### AVAILABLE RECORDS
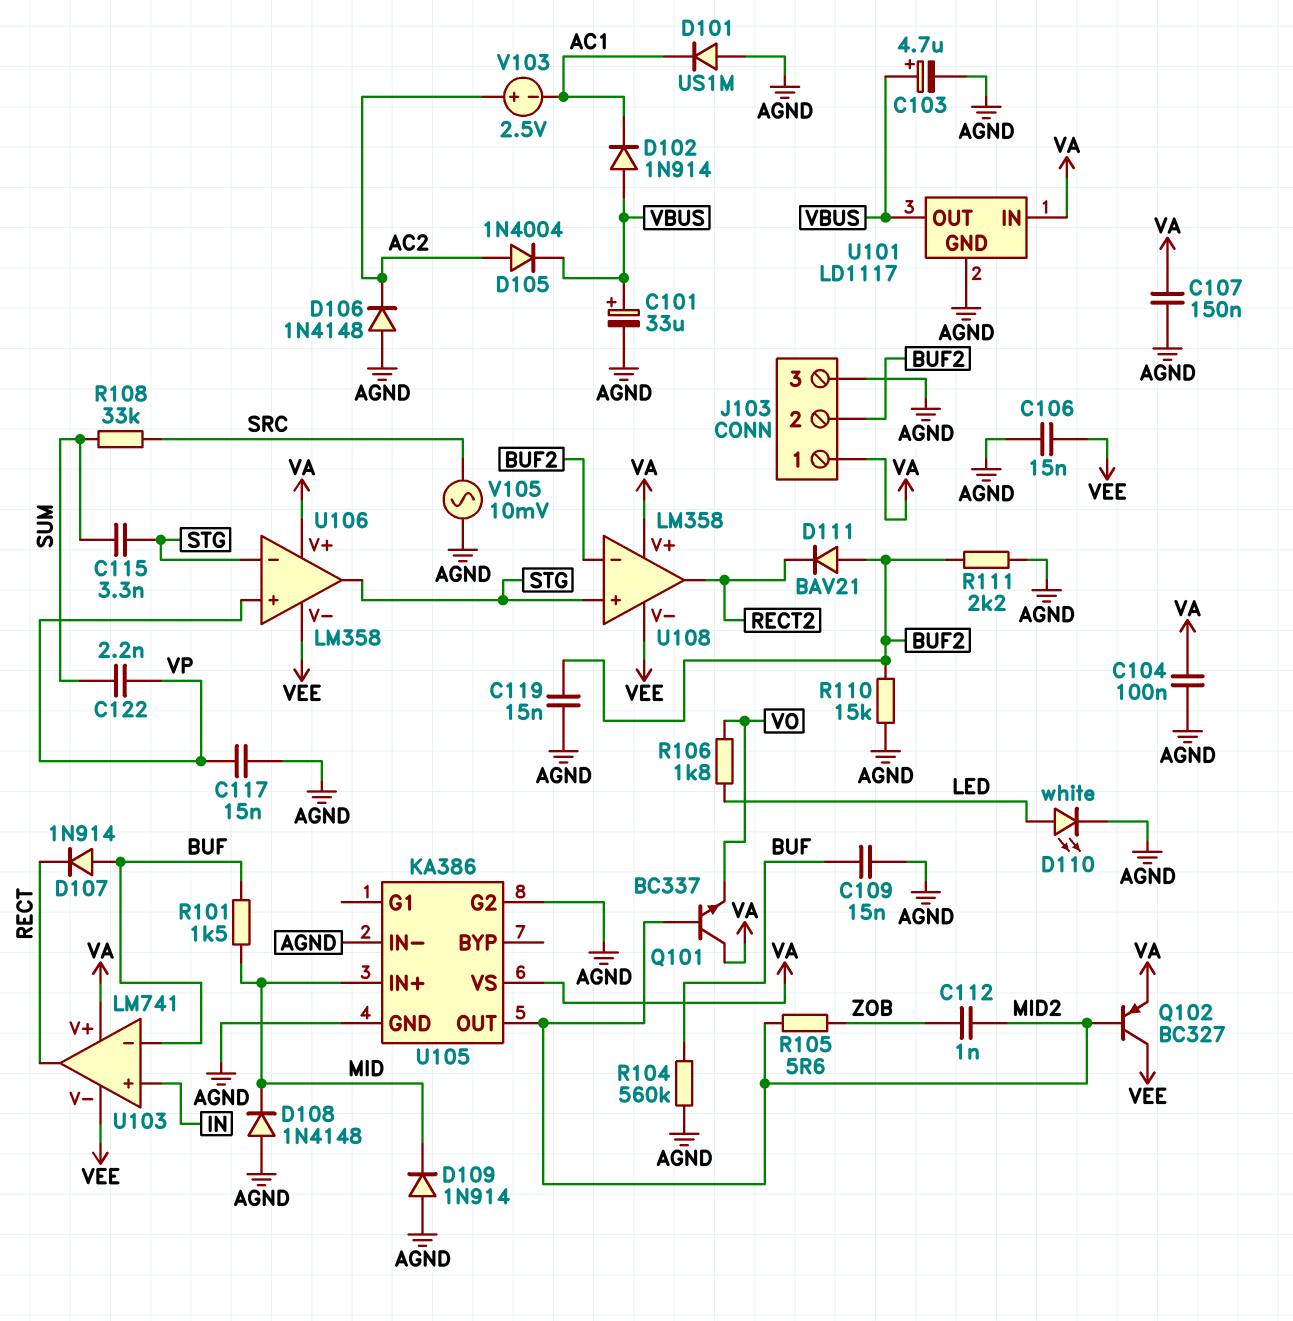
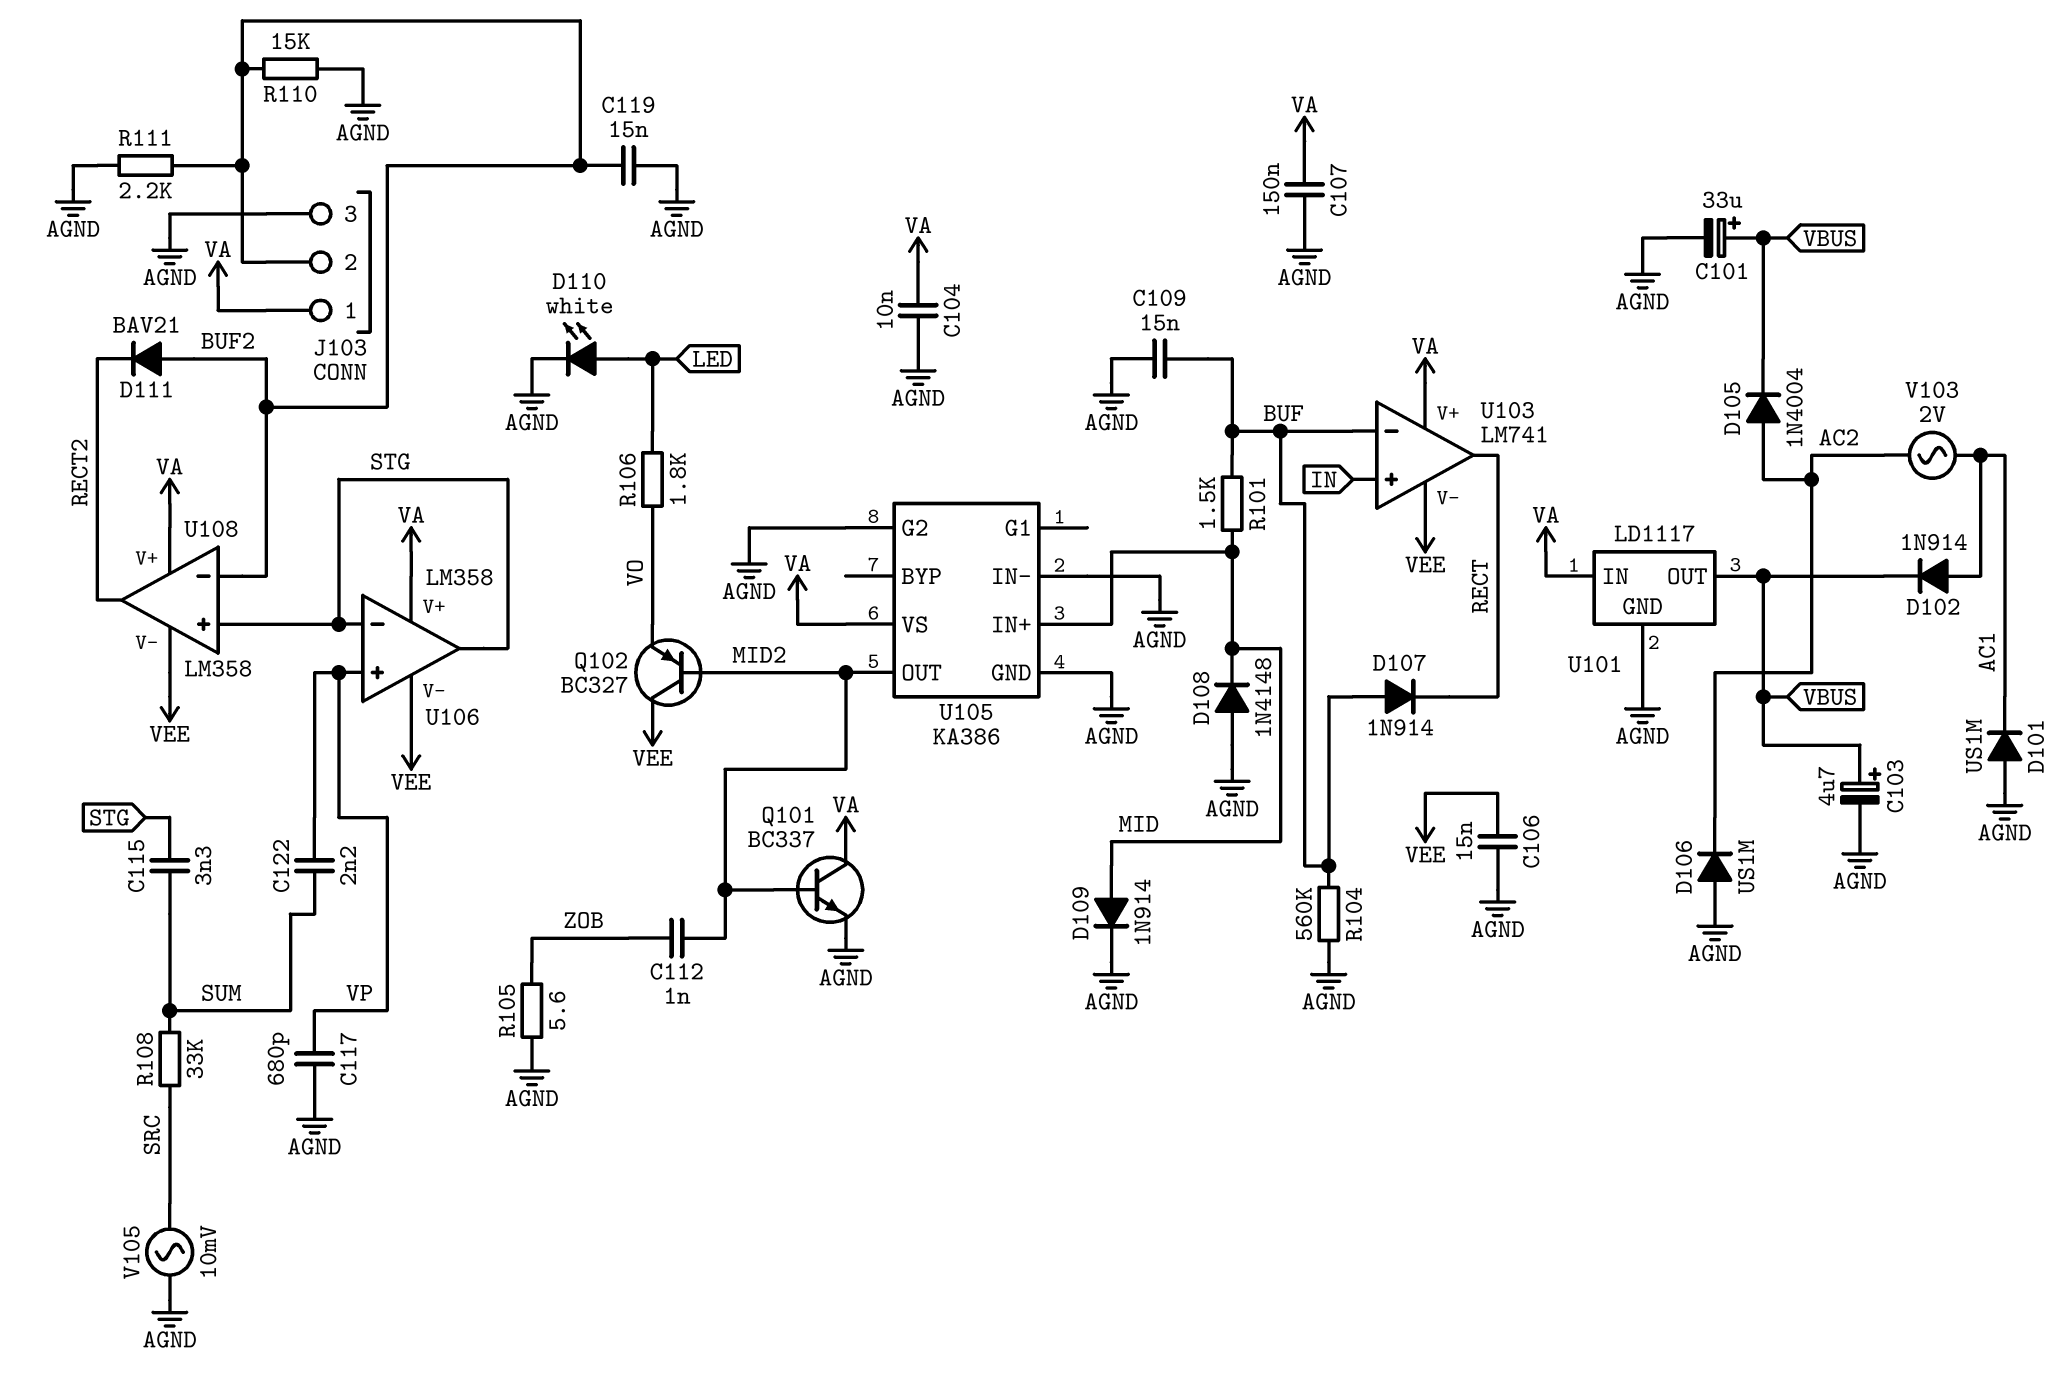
C104: 100nF (AGND, VA) -> 10nF (AGND, VA)
C117: 15nF (AGND, VP) -> 680pF (AGND, VP)
D102: diode 1N914 (A VBUS, K AC1) -> diode 1N914 (A AC1, K VBUS)
D106: diode 1N4148 (A AGND, K AC2) -> diode US1M (A AGND, K AC2)
D109: diode 1N914 (A AGND, K MID) -> diode 1N914 (A MID, K AGND)
Q101: NPN BC337 (B MID2, C VA, E VO) -> NPN BC337 (B MID2, C VA, E AGND)
Q102: PNP BC327 (B MID2, C VEE, E VA) -> PNP BC327 (B MID2, C VEE, E VO)
R105: 5.6 (MID2, ZOB) -> 5.6 (AGND, ZOB)
V103: 2.5V (plus AC2, minus AC1) -> AC 2V (AC1, AC2)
######
◆ ABOUT THIS EXERCISE
None of the pictures should be copied, but every record above must be returned exactly.

◆ COMPLETED EXERCISE
C104: 100nF (AGND, VA) -> 10nF (AGND, VA)
C117: 15nF (AGND, VP) -> 680pF (AGND, VP)
D102: diode 1N914 (A VBUS, K AC1) -> diode 1N914 (A AC1, K VBUS)
D106: diode 1N4148 (A AGND, K AC2) -> diode US1M (A AGND, K AC2)
D109: diode 1N914 (A AGND, K MID) -> diode 1N914 (A MID, K AGND)
Q101: NPN BC337 (B MID2, C VA, E VO) -> NPN BC337 (B MID2, C VA, E AGND)
Q102: PNP BC327 (B MID2, C VEE, E VA) -> PNP BC327 (B MID2, C VEE, E VO)
R105: 5.6 (MID2, ZOB) -> 5.6 (AGND, ZOB)
V103: 2.5V (plus AC2, minus AC1) -> AC 2V (AC1, AC2)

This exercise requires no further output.